Information given START

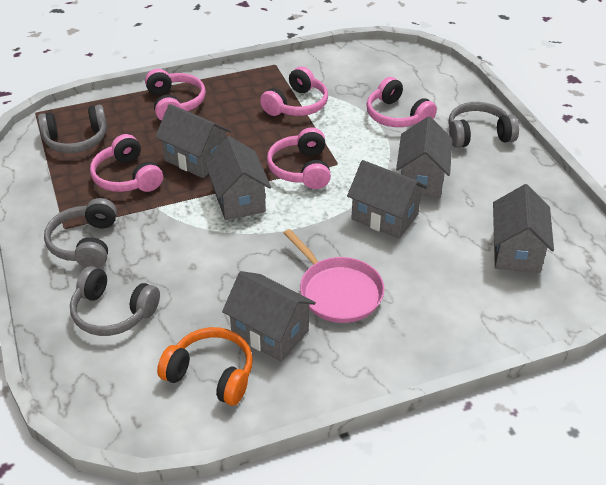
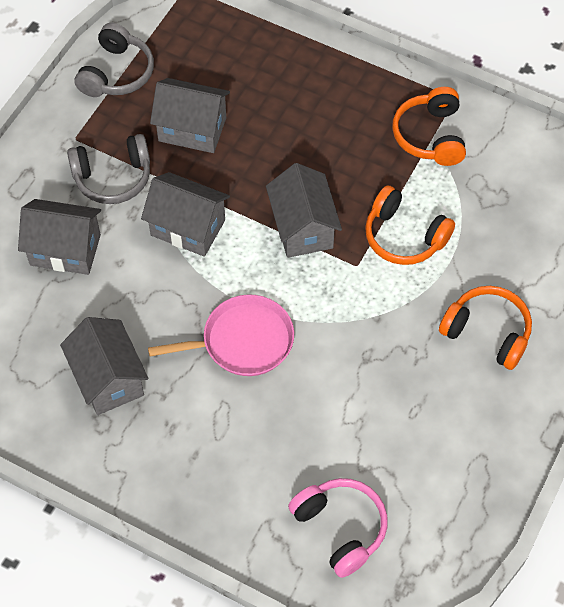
grey headphones: 4 -> 2
grey house: 6 -> 5
orange headphones: 1 -> 3
pink headphones: 5 -> 1

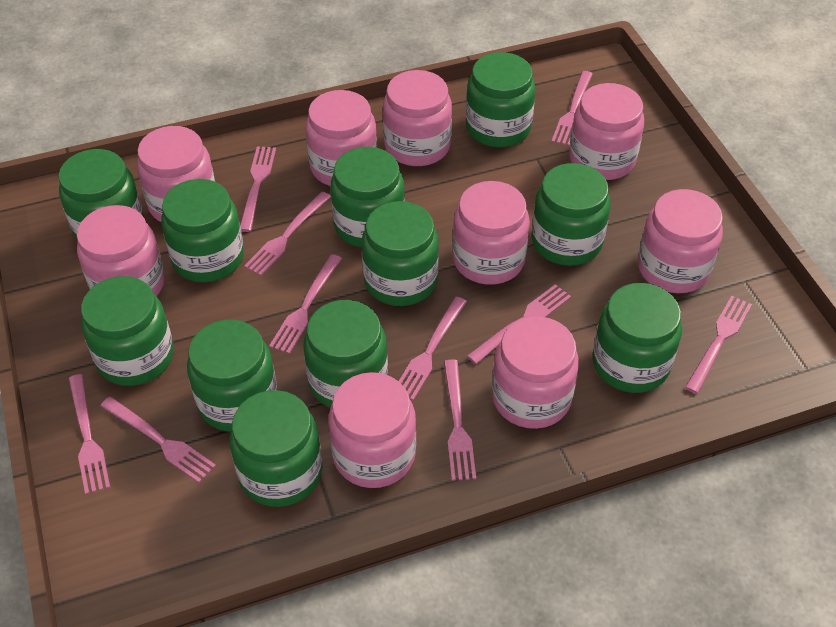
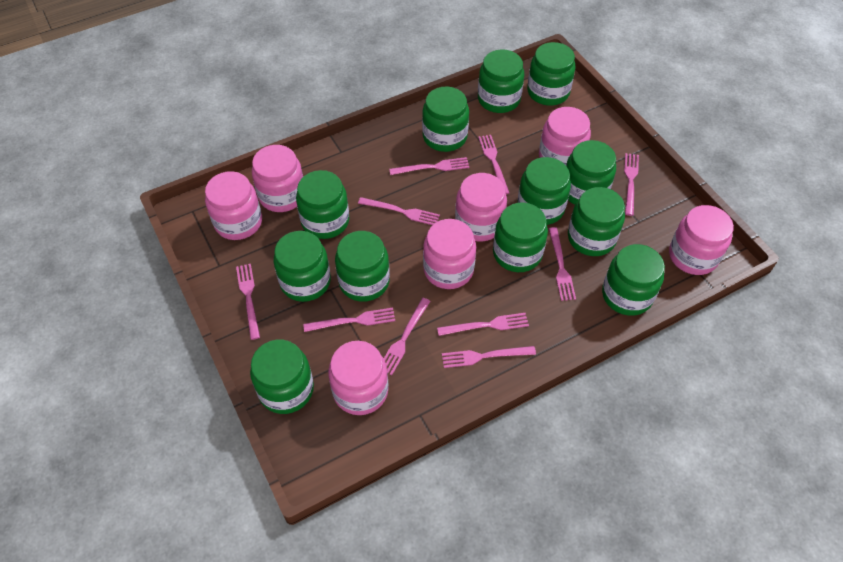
green jar: 11 -> 12
pink jar: 9 -> 7

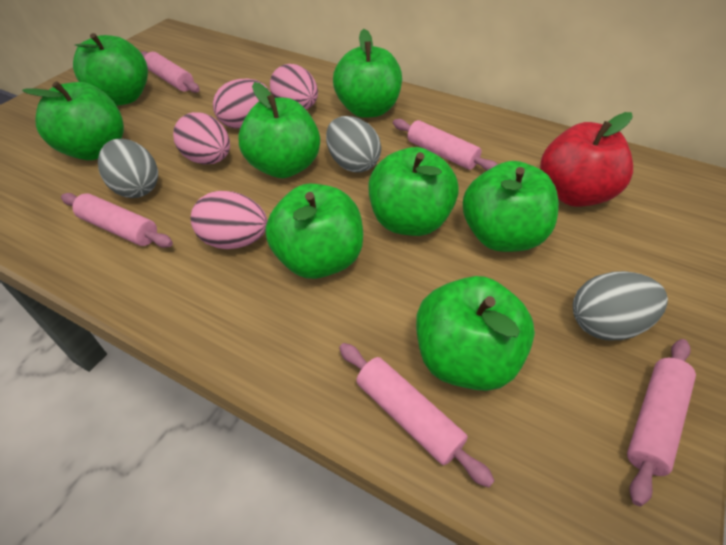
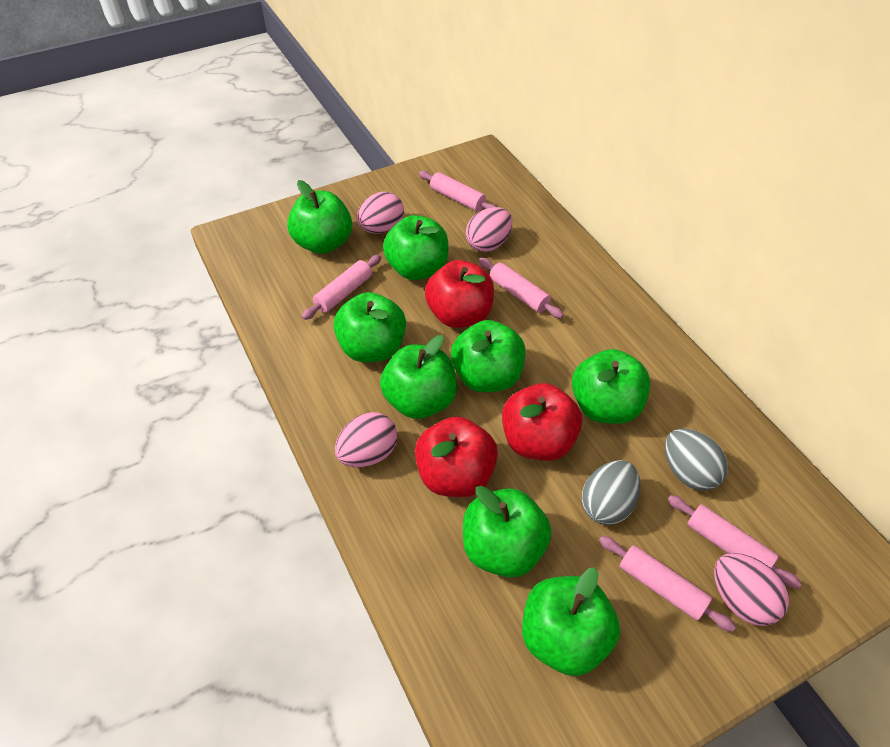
grey egg: 3 -> 2
red apple: 1 -> 3

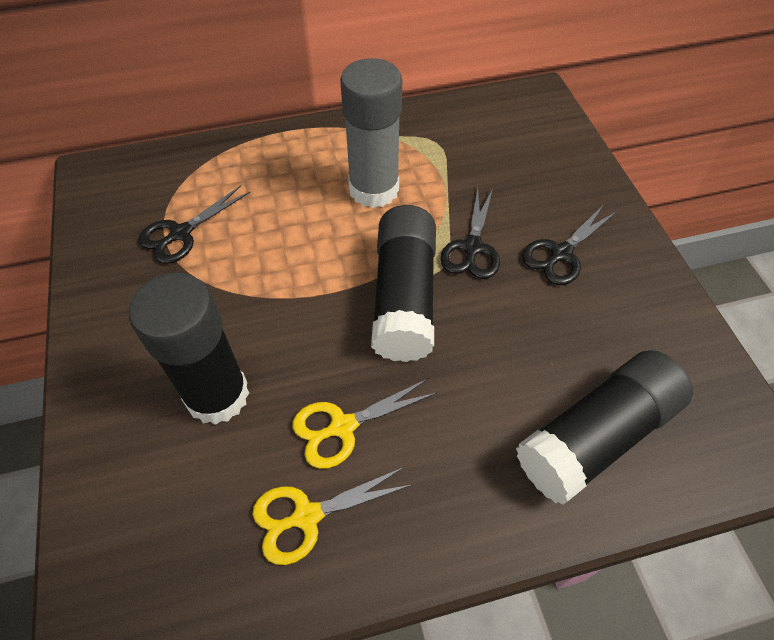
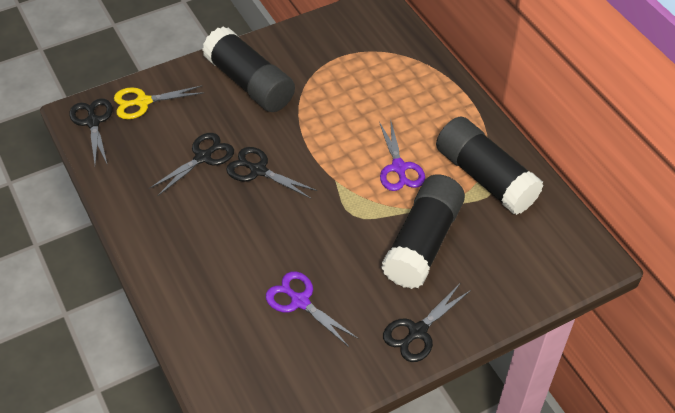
black scissors: 3 -> 4
grey glue stick: 1 -> 0
purple scissors: 0 -> 2
yellow scissors: 2 -> 1

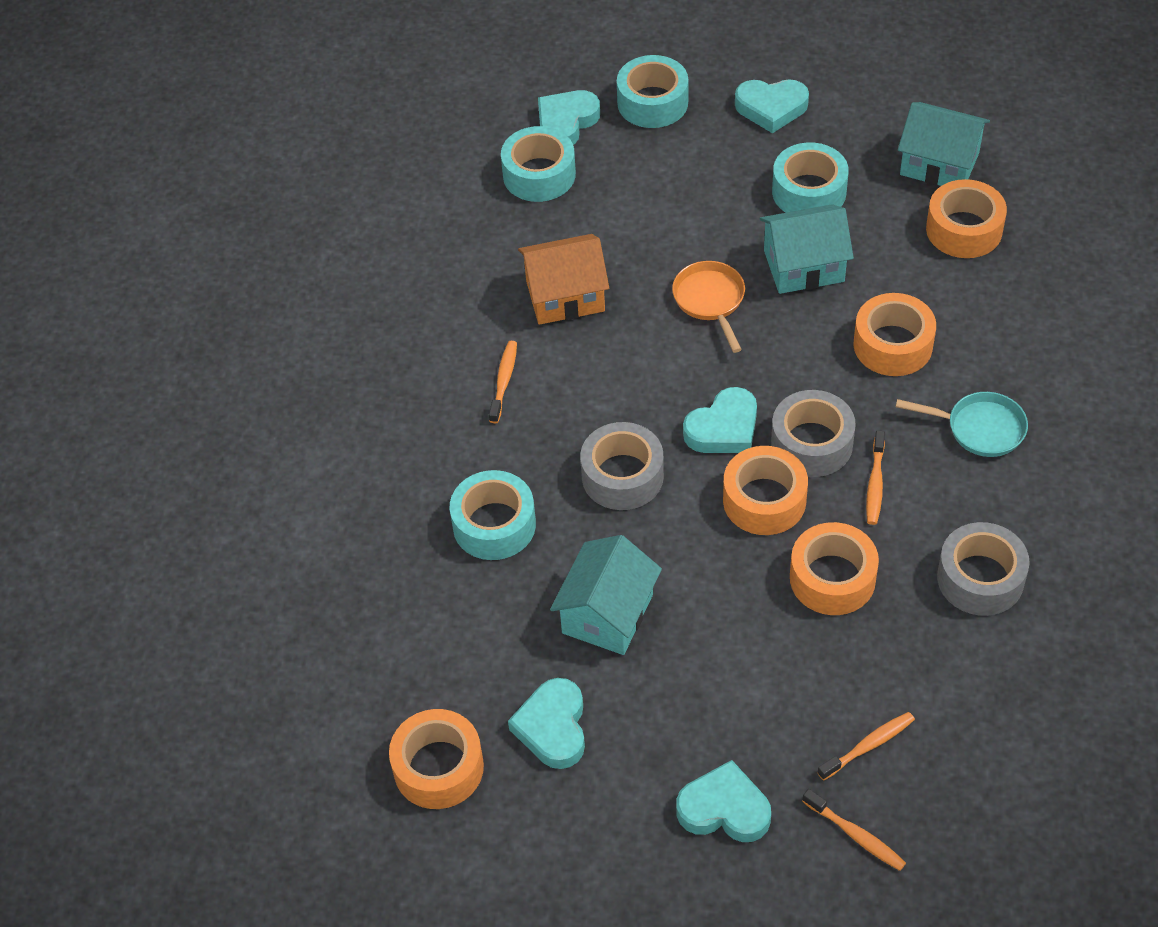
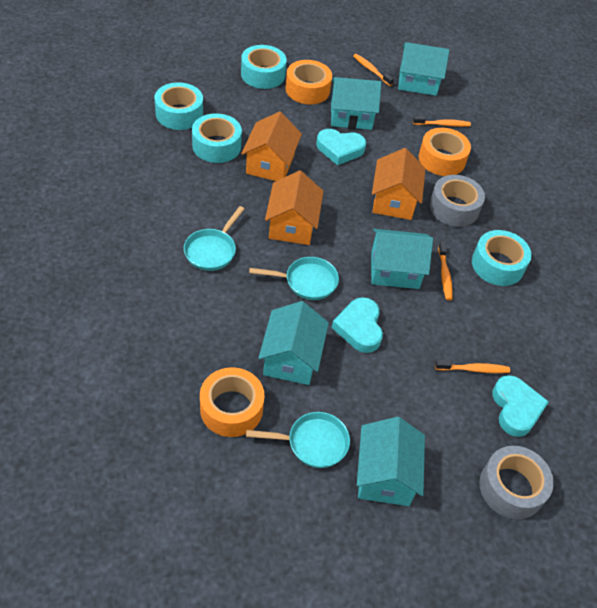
grey tape: 3 -> 2
orange house: 1 -> 3
orange pan: 1 -> 0
orange tape: 5 -> 3
turquoise heart: 5 -> 3
turquoise house: 3 -> 5
turquoise pan: 1 -> 3

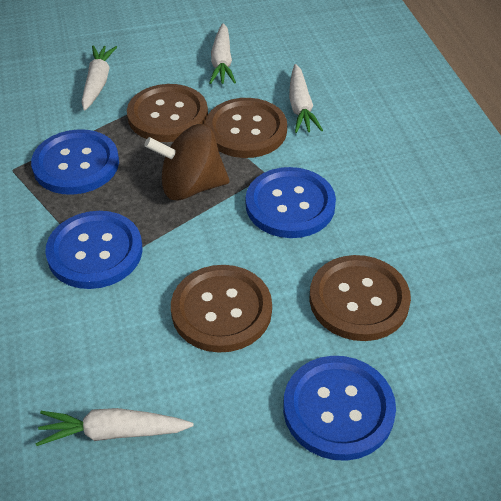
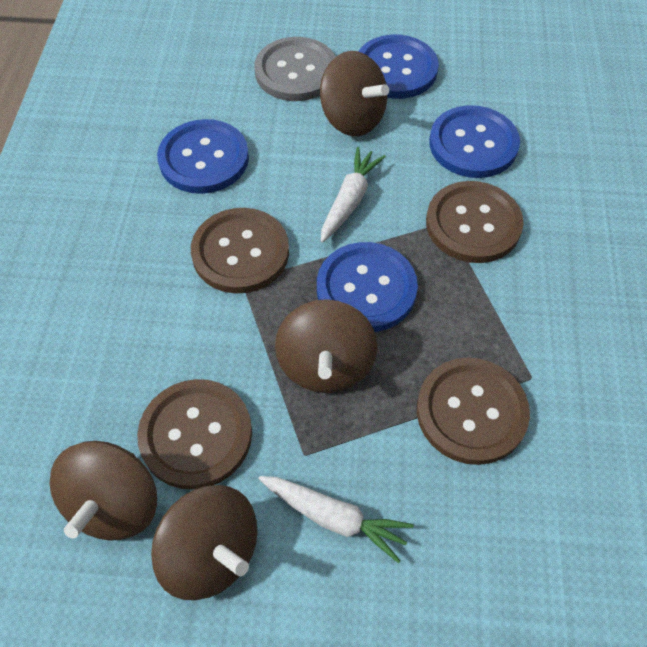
brown spinning top: 1 -> 4
grey button: 0 -> 1
white carrot: 4 -> 2

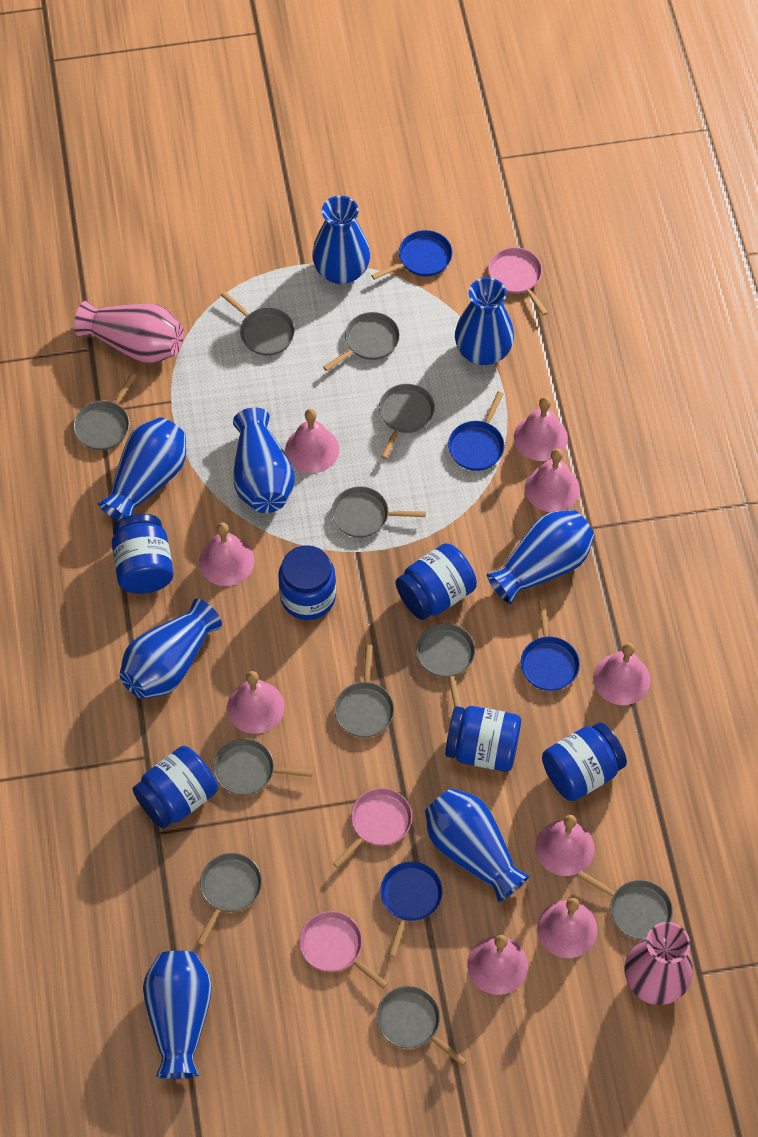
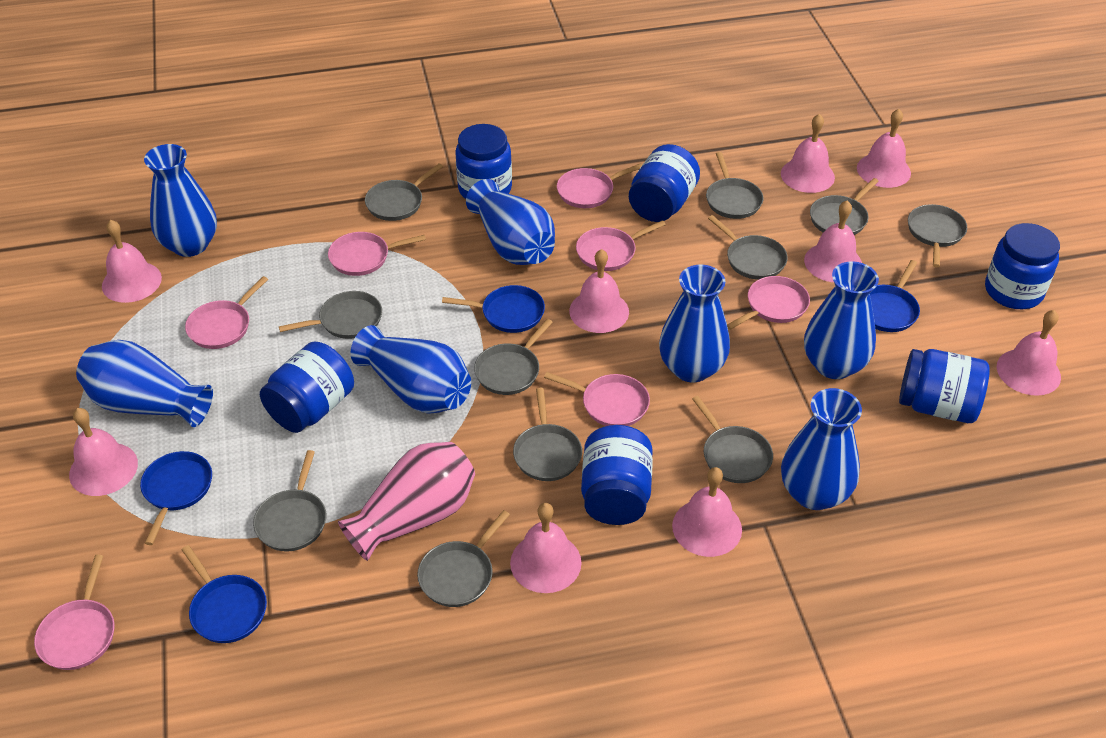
blue vase: 8 -> 7
pink pan: 3 -> 7
pink vase: 2 -> 1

Information given END

**Prompt:** Output only the lines from the start of the data through the line that holds "yellow scissors: 2 -> 1". Keep them exact and leave the pictures out.

**Answer to this problem:**
grey headphones: 4 -> 2
grey house: 6 -> 5
orange headphones: 1 -> 3
pink headphones: 5 -> 1

green jar: 11 -> 12
pink jar: 9 -> 7

grey egg: 3 -> 2
red apple: 1 -> 3

black scissors: 3 -> 4
grey glue stick: 1 -> 0
purple scissors: 0 -> 2
yellow scissors: 2 -> 1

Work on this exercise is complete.